• [WORK TASK] Convert the records from the line with "Locate an element on the screen. This" up to and including the line with "You are a photographer" into a JSON list of strings, one string per line, skipping blank lines. Leave the pictures out of the answer.

• [GIVEN DATA]
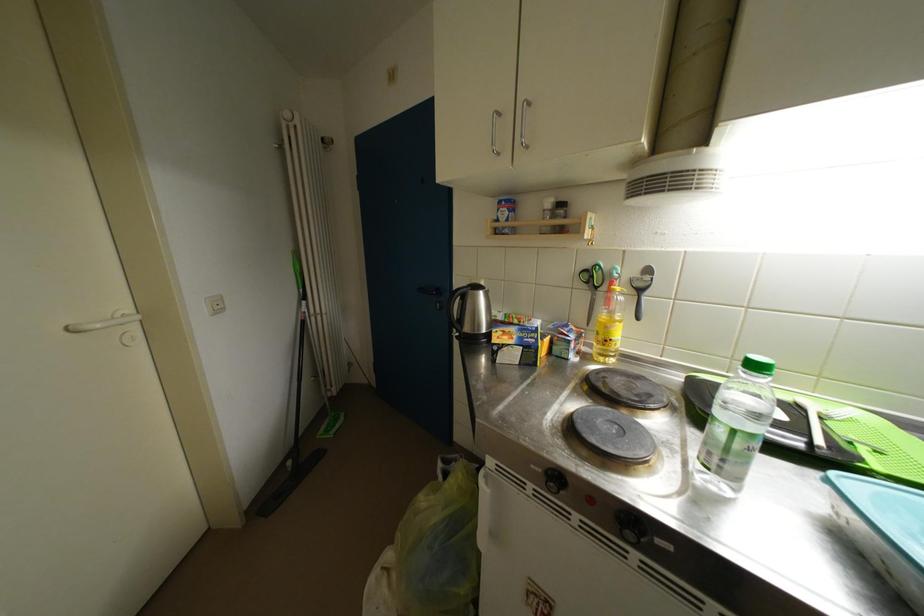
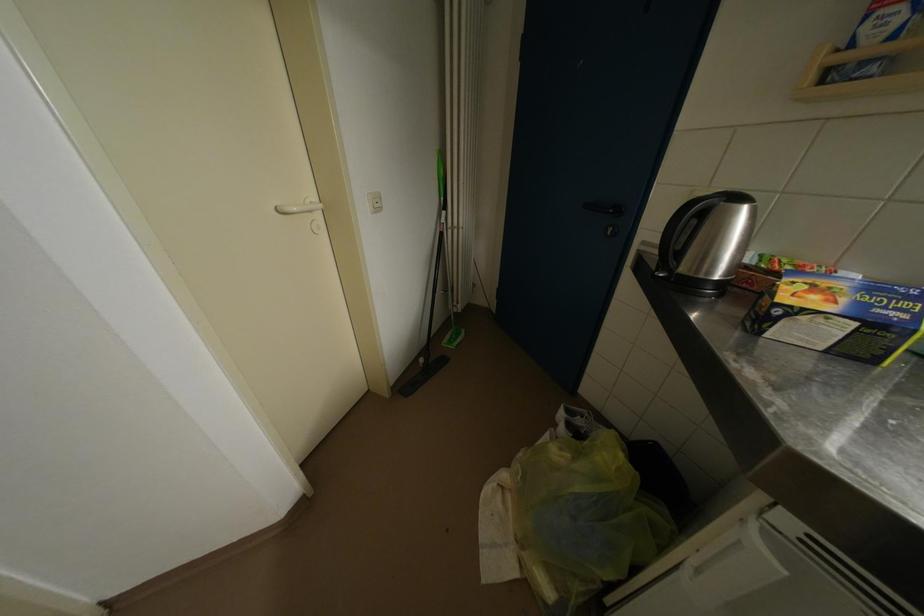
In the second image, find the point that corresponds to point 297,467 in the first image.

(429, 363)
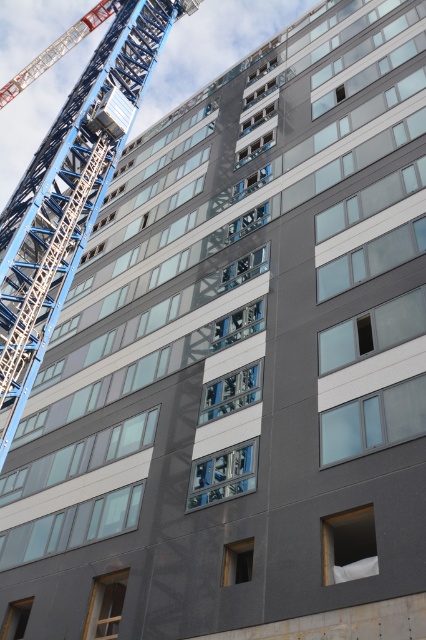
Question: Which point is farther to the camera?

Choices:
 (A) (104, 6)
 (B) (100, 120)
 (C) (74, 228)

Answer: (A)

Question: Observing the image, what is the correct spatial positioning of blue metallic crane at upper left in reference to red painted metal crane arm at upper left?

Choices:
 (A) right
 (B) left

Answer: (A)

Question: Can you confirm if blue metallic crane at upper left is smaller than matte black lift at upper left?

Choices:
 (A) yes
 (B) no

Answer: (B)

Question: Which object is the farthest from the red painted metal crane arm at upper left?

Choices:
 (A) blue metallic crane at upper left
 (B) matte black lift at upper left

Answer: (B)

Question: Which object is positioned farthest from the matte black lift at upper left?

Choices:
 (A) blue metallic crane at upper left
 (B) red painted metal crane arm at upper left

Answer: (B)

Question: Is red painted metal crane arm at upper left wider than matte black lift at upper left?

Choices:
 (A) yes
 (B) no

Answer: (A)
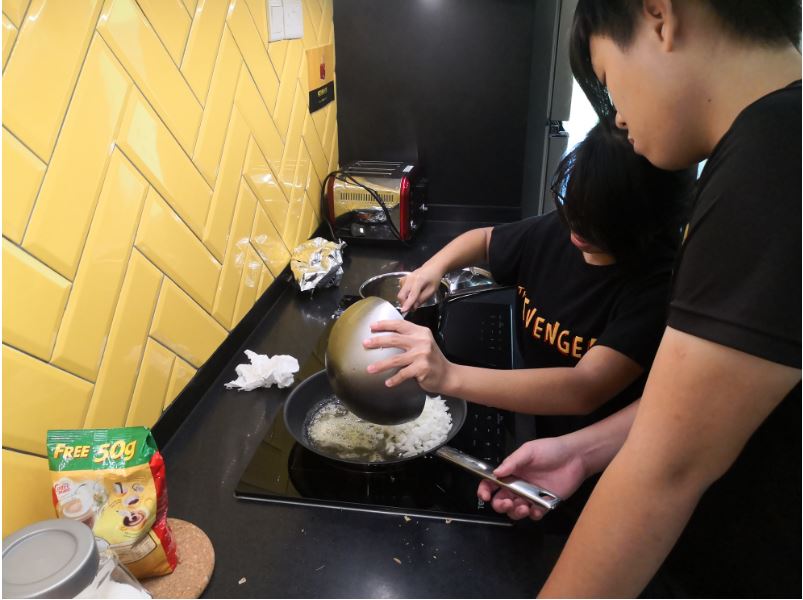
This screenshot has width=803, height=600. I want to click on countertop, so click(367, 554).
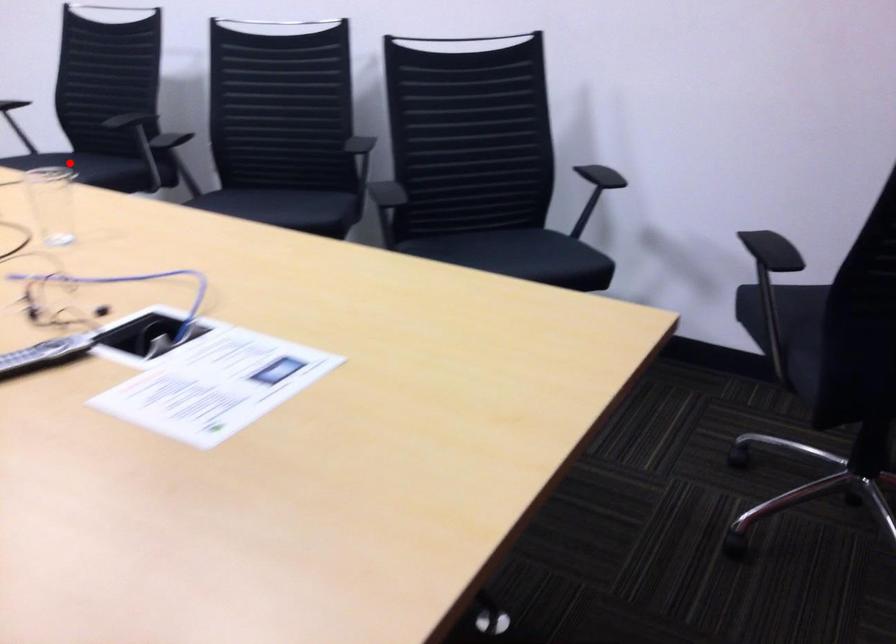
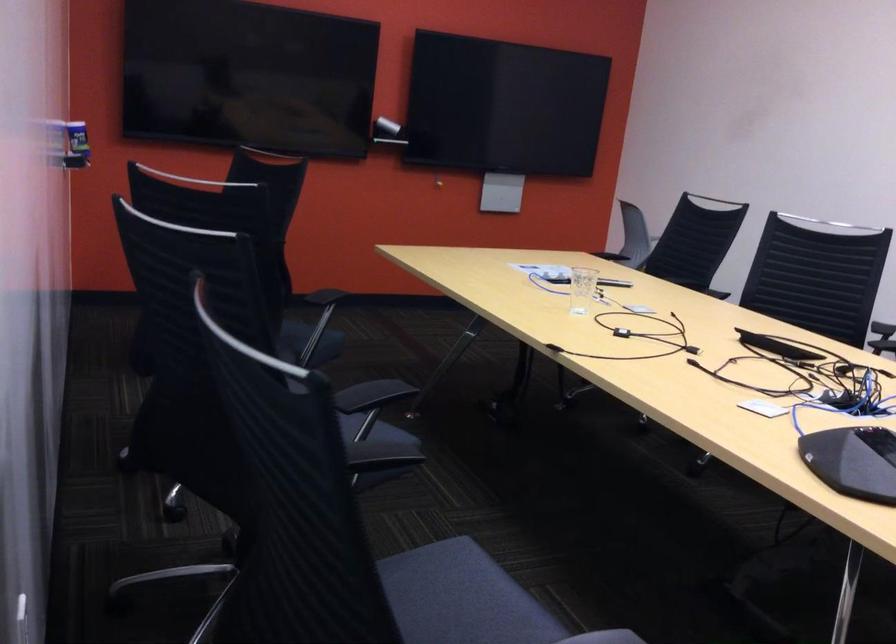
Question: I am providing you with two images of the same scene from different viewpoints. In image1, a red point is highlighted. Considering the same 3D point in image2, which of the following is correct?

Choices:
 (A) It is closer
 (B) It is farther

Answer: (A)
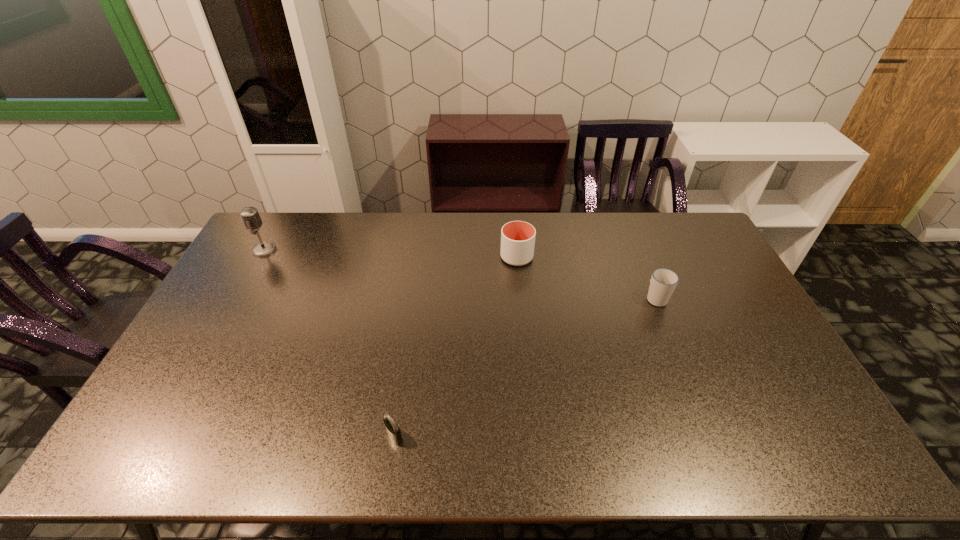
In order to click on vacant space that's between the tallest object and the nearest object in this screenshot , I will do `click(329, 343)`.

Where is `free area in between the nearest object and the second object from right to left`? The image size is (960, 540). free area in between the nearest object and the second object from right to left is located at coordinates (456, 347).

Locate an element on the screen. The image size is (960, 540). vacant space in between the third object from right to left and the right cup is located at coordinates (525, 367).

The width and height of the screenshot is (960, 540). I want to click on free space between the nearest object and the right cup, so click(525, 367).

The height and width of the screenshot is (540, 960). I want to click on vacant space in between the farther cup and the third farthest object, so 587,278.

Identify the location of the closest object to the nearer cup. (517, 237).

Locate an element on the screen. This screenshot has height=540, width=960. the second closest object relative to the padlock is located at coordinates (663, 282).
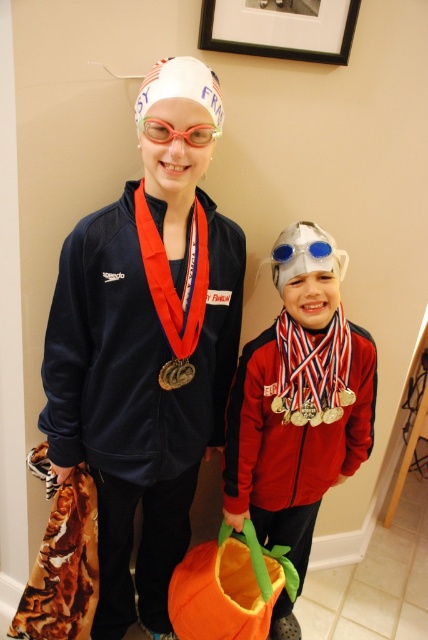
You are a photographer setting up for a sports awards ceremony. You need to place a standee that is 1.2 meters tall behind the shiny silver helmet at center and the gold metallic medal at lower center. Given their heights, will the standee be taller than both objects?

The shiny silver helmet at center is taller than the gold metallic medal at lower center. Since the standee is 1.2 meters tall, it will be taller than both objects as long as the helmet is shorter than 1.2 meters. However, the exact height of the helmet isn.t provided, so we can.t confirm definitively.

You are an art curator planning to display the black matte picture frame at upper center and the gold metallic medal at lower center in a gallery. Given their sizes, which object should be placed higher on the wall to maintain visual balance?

• [EXERCISE ANSWER]
[
  "Locate an element on the screen. This screenshot has height=540, width=960. the second closest object relative to the padlock is located at coordinates (663, 282).",
  "You are a photographer setting up for a sports awards ceremony. You need to place a standee that is 1.2 meters tall behind the shiny silver helmet at center and the gold metallic medal at lower center. Given their heights, will the standee be taller than both objects?"
]